→ Object correspondence data
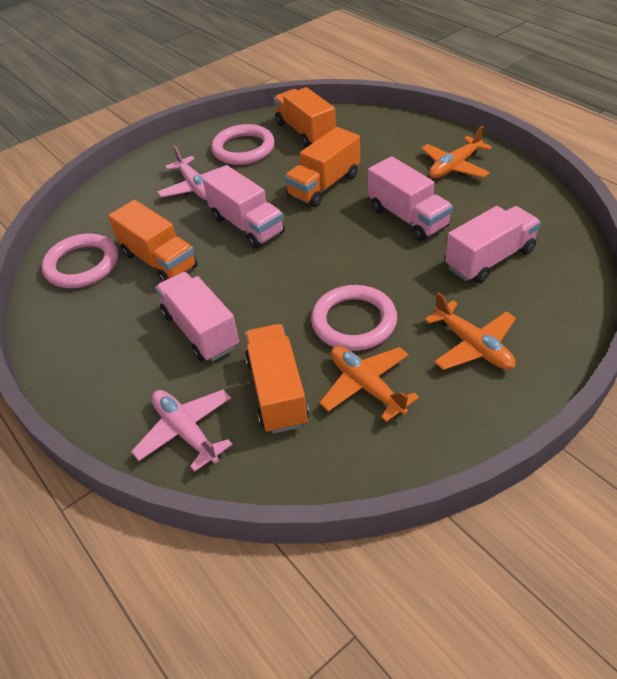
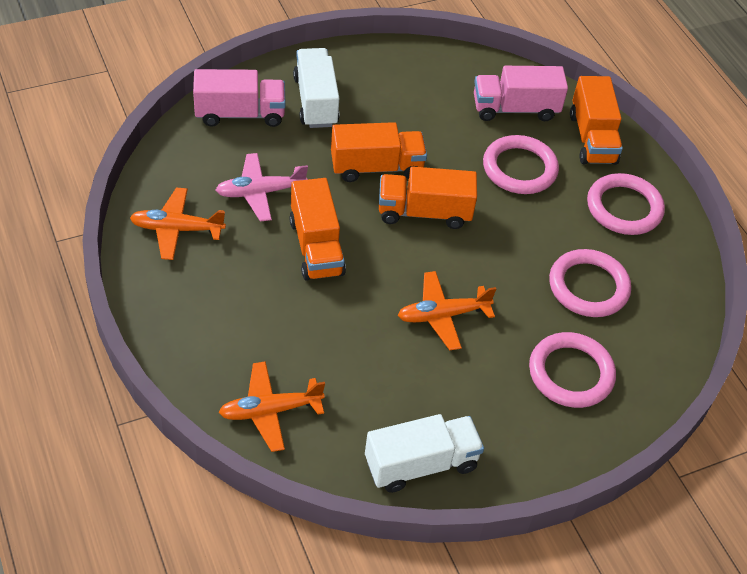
pink plane: 2 -> 1
pink ring: 3 -> 4
pink truck: 4 -> 2
white truck: 0 -> 2

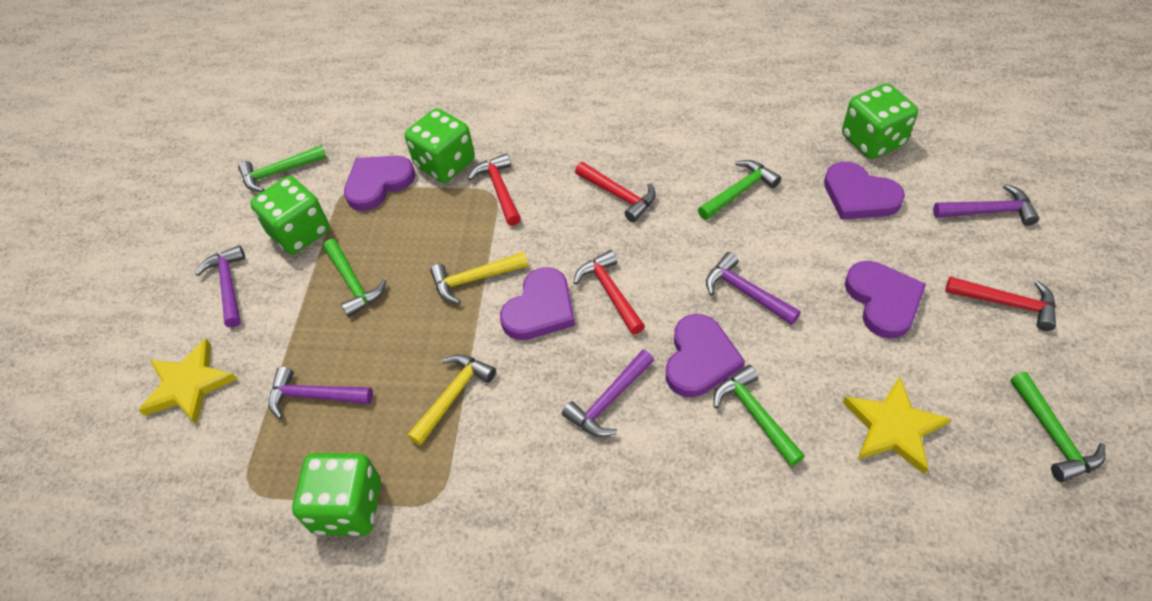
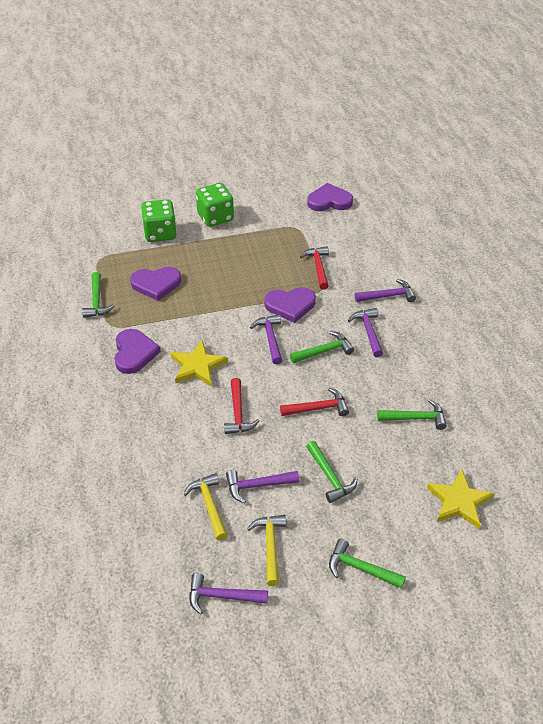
green dice: 4 -> 2
purple heart: 5 -> 4
red hammer: 4 -> 3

→ EXERCISE DESCRIPTION
Copy out all the data above exactly, minus the images.

→ WRITTEN RESPONSE
pink plane: 2 -> 1
pink ring: 3 -> 4
pink truck: 4 -> 2
white truck: 0 -> 2

green dice: 4 -> 2
purple heart: 5 -> 4
red hammer: 4 -> 3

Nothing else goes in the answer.